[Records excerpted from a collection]
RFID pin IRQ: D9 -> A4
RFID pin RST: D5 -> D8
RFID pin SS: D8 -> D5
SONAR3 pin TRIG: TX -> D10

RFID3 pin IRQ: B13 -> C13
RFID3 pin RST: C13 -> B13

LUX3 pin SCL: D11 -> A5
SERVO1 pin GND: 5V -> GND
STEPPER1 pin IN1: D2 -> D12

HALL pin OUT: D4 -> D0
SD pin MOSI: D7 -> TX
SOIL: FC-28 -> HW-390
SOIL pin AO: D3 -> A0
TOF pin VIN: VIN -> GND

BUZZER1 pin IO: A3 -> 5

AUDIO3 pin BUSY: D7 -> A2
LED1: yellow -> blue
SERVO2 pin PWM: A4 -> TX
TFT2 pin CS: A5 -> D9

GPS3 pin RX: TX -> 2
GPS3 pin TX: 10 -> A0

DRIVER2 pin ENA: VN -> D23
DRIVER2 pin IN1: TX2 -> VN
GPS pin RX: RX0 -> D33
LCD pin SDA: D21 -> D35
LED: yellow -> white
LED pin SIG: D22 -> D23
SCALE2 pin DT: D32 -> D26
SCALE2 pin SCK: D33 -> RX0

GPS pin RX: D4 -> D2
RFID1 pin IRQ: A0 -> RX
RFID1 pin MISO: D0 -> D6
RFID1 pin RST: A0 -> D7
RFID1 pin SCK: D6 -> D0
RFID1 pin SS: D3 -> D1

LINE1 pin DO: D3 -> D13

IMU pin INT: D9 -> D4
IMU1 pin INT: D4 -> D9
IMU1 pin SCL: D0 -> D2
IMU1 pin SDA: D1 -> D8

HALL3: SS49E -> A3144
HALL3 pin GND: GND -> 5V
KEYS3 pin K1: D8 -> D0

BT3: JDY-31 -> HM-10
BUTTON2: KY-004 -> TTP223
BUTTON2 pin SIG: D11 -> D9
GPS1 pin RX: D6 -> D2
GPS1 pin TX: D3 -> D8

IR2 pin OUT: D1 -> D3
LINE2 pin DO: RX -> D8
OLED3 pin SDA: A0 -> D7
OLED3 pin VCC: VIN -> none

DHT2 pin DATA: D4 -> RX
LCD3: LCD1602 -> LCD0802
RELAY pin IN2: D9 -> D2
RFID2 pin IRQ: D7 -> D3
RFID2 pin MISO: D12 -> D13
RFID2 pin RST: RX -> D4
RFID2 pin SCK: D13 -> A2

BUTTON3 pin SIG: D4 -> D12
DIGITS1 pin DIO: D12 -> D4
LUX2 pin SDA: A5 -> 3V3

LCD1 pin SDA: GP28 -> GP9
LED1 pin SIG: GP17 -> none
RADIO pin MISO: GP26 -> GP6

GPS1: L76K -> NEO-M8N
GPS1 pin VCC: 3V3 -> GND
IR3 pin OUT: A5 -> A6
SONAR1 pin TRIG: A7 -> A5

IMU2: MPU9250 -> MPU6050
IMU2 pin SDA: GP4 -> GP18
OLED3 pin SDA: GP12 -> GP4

**Problem description:** Produce a word-for-word copy of all the entries above.

**Finished task:**
RFID pin IRQ: D9 -> A4
RFID pin RST: D5 -> D8
RFID pin SS: D8 -> D5
SONAR3 pin TRIG: TX -> D10

RFID3 pin IRQ: B13 -> C13
RFID3 pin RST: C13 -> B13

LUX3 pin SCL: D11 -> A5
SERVO1 pin GND: 5V -> GND
STEPPER1 pin IN1: D2 -> D12

HALL pin OUT: D4 -> D0
SD pin MOSI: D7 -> TX
SOIL: FC-28 -> HW-390
SOIL pin AO: D3 -> A0
TOF pin VIN: VIN -> GND

BUZZER1 pin IO: A3 -> 5

AUDIO3 pin BUSY: D7 -> A2
LED1: yellow -> blue
SERVO2 pin PWM: A4 -> TX
TFT2 pin CS: A5 -> D9

GPS3 pin RX: TX -> 2
GPS3 pin TX: 10 -> A0

DRIVER2 pin ENA: VN -> D23
DRIVER2 pin IN1: TX2 -> VN
GPS pin RX: RX0 -> D33
LCD pin SDA: D21 -> D35
LED: yellow -> white
LED pin SIG: D22 -> D23
SCALE2 pin DT: D32 -> D26
SCALE2 pin SCK: D33 -> RX0

GPS pin RX: D4 -> D2
RFID1 pin IRQ: A0 -> RX
RFID1 pin MISO: D0 -> D6
RFID1 pin RST: A0 -> D7
RFID1 pin SCK: D6 -> D0
RFID1 pin SS: D3 -> D1

LINE1 pin DO: D3 -> D13

IMU pin INT: D9 -> D4
IMU1 pin INT: D4 -> D9
IMU1 pin SCL: D0 -> D2
IMU1 pin SDA: D1 -> D8

HALL3: SS49E -> A3144
HALL3 pin GND: GND -> 5V
KEYS3 pin K1: D8 -> D0

BT3: JDY-31 -> HM-10
BUTTON2: KY-004 -> TTP223
BUTTON2 pin SIG: D11 -> D9
GPS1 pin RX: D6 -> D2
GPS1 pin TX: D3 -> D8

IR2 pin OUT: D1 -> D3
LINE2 pin DO: RX -> D8
OLED3 pin SDA: A0 -> D7
OLED3 pin VCC: VIN -> none

DHT2 pin DATA: D4 -> RX
LCD3: LCD1602 -> LCD0802
RELAY pin IN2: D9 -> D2
RFID2 pin IRQ: D7 -> D3
RFID2 pin MISO: D12 -> D13
RFID2 pin RST: RX -> D4
RFID2 pin SCK: D13 -> A2

BUTTON3 pin SIG: D4 -> D12
DIGITS1 pin DIO: D12 -> D4
LUX2 pin SDA: A5 -> 3V3

LCD1 pin SDA: GP28 -> GP9
LED1 pin SIG: GP17 -> none
RADIO pin MISO: GP26 -> GP6

GPS1: L76K -> NEO-M8N
GPS1 pin VCC: 3V3 -> GND
IR3 pin OUT: A5 -> A6
SONAR1 pin TRIG: A7 -> A5

IMU2: MPU9250 -> MPU6050
IMU2 pin SDA: GP4 -> GP18
OLED3 pin SDA: GP12 -> GP4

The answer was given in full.